* _Work item_
Copy the listing exactly as given. Omit every picture.

* _Available records_
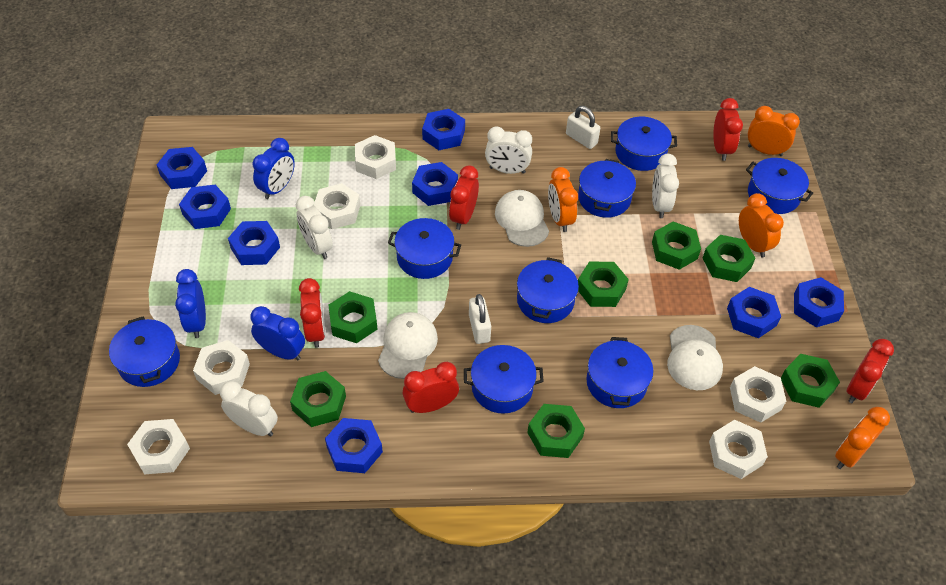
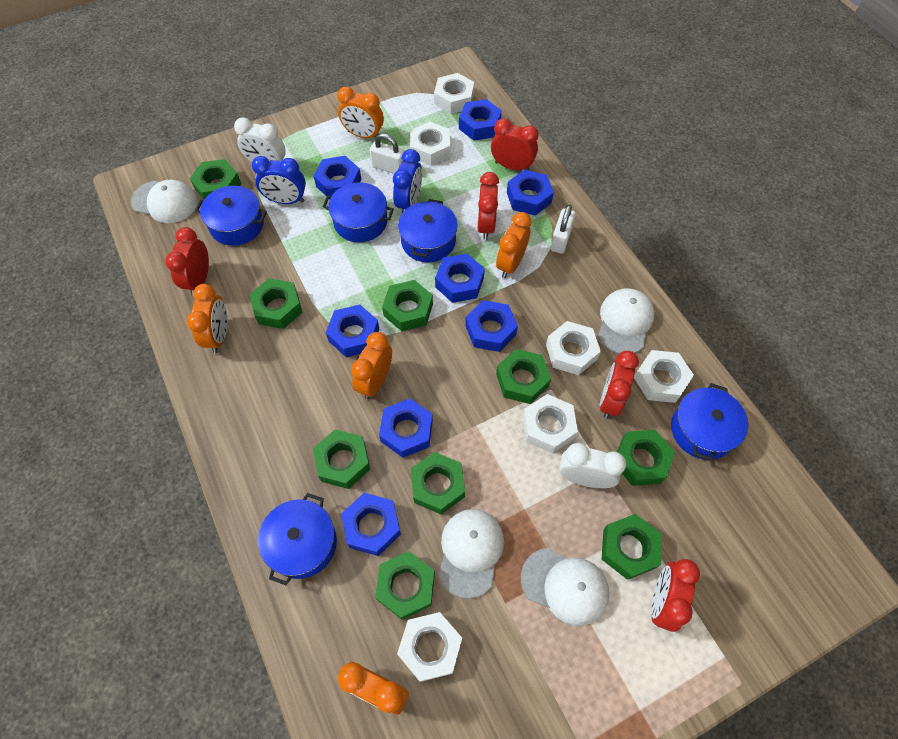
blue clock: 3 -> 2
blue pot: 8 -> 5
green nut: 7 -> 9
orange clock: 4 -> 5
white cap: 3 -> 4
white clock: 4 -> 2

* _Answer for the task_
blue clock: 3 -> 2
blue pot: 8 -> 5
green nut: 7 -> 9
orange clock: 4 -> 5
white cap: 3 -> 4
white clock: 4 -> 2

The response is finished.